"""

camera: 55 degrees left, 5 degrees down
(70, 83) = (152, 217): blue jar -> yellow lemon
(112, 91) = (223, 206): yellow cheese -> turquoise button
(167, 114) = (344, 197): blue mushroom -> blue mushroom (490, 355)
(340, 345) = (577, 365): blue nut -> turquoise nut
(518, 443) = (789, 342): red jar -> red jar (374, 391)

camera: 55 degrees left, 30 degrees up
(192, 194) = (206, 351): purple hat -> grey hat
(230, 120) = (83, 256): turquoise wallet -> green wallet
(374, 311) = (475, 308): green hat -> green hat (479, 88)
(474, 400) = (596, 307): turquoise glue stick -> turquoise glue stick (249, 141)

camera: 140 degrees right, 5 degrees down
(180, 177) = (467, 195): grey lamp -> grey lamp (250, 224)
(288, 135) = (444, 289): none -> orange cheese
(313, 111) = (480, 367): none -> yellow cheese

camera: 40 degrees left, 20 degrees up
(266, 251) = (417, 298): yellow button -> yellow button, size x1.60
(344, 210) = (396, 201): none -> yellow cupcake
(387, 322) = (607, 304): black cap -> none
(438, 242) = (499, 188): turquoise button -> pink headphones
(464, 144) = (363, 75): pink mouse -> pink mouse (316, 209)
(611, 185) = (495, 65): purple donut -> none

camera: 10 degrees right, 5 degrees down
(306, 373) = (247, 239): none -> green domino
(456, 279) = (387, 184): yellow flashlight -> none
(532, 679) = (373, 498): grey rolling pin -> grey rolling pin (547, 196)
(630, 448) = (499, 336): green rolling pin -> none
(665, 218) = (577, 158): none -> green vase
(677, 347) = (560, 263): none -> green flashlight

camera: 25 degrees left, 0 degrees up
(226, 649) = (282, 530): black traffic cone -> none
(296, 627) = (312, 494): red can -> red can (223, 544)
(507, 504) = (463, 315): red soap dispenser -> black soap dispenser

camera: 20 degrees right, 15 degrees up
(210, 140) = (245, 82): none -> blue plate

"""

Problem to work on — All lines that include the word "green" must be copied from the material above.

Answer space —
(230, 120) = (83, 256): turquoise wallet -> green wallet
(374, 311) = (475, 308): green hat -> green hat (479, 88)
(306, 373) = (247, 239): none -> green domino
(630, 448) = (499, 336): green rolling pin -> none
(665, 218) = (577, 158): none -> green vase
(677, 347) = (560, 263): none -> green flashlight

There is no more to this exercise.